TASK MATERIAL =

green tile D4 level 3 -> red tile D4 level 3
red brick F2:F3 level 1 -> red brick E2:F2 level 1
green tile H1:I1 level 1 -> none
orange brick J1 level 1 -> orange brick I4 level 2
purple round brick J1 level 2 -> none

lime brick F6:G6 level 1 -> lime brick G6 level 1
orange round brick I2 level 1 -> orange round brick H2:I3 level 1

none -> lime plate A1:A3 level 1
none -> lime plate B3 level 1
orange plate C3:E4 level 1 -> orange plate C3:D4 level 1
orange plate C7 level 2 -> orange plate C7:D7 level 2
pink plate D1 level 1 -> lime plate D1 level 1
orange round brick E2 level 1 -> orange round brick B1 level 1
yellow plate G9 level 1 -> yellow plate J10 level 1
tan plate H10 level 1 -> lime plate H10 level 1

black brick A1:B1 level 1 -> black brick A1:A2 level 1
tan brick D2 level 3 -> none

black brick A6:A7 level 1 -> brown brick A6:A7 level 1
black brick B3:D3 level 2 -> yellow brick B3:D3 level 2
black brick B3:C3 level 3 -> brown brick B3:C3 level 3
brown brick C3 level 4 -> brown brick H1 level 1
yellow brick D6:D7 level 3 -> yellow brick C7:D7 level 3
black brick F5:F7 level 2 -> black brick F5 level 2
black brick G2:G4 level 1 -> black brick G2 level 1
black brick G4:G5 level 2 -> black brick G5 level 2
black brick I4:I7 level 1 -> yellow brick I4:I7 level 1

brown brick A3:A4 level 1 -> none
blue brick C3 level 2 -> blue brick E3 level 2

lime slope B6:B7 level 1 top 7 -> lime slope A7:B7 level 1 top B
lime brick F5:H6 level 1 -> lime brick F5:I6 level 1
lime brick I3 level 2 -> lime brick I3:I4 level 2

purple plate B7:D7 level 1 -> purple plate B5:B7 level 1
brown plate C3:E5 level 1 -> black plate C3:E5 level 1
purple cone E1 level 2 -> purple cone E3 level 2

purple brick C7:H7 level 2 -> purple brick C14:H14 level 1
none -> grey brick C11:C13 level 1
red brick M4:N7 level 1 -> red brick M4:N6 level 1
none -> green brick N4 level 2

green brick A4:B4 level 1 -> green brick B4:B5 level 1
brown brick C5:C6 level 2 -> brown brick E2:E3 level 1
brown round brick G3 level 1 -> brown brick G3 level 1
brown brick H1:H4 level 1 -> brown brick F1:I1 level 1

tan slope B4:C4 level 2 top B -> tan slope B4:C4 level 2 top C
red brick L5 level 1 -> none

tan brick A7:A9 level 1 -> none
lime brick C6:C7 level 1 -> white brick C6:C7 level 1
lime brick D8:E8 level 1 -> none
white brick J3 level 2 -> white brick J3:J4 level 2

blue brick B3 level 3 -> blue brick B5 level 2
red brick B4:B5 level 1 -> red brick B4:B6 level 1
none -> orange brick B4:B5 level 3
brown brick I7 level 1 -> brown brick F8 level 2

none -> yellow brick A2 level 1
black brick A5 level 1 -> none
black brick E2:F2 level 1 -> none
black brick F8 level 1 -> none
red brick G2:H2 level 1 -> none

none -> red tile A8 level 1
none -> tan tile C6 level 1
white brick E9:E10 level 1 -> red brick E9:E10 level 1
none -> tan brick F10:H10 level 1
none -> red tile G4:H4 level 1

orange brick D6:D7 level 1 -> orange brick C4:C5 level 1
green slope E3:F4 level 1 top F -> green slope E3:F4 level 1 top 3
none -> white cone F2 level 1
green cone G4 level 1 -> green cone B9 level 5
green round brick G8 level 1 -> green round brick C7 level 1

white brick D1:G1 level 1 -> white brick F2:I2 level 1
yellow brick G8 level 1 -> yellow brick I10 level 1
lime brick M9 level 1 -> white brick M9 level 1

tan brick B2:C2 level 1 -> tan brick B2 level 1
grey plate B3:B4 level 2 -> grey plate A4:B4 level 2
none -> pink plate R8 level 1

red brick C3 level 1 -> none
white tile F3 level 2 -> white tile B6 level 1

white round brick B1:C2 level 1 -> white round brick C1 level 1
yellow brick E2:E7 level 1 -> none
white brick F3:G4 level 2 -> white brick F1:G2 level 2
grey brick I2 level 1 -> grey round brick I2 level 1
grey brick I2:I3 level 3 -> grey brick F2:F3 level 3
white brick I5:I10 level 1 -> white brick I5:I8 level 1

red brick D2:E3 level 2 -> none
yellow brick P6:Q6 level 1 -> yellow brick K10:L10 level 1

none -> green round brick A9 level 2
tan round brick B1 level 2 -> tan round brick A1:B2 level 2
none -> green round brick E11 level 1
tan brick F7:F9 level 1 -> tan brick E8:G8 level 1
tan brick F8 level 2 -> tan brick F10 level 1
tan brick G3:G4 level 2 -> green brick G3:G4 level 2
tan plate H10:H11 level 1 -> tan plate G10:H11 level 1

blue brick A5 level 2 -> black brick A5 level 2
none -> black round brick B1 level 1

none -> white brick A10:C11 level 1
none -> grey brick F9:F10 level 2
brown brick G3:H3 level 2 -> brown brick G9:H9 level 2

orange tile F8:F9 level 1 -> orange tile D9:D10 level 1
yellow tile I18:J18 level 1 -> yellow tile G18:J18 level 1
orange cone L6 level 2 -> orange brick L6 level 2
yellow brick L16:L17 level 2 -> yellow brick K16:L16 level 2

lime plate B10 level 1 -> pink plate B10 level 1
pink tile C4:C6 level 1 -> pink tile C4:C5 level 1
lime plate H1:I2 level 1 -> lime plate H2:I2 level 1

WHAT IS BEING ASKED =
Scan the lines above, and whenever one holds the string "white", copy it.

ANSWER =
lime brick C6:C7 level 1 -> white brick C6:C7 level 1
white brick J3 level 2 -> white brick J3:J4 level 2
white brick E9:E10 level 1 -> red brick E9:E10 level 1
none -> white cone F2 level 1
white brick D1:G1 level 1 -> white brick F2:I2 level 1
lime brick M9 level 1 -> white brick M9 level 1
white tile F3 level 2 -> white tile B6 level 1
white round brick B1:C2 level 1 -> white round brick C1 level 1
white brick F3:G4 level 2 -> white brick F1:G2 level 2
white brick I5:I10 level 1 -> white brick I5:I8 level 1
none -> white brick A10:C11 level 1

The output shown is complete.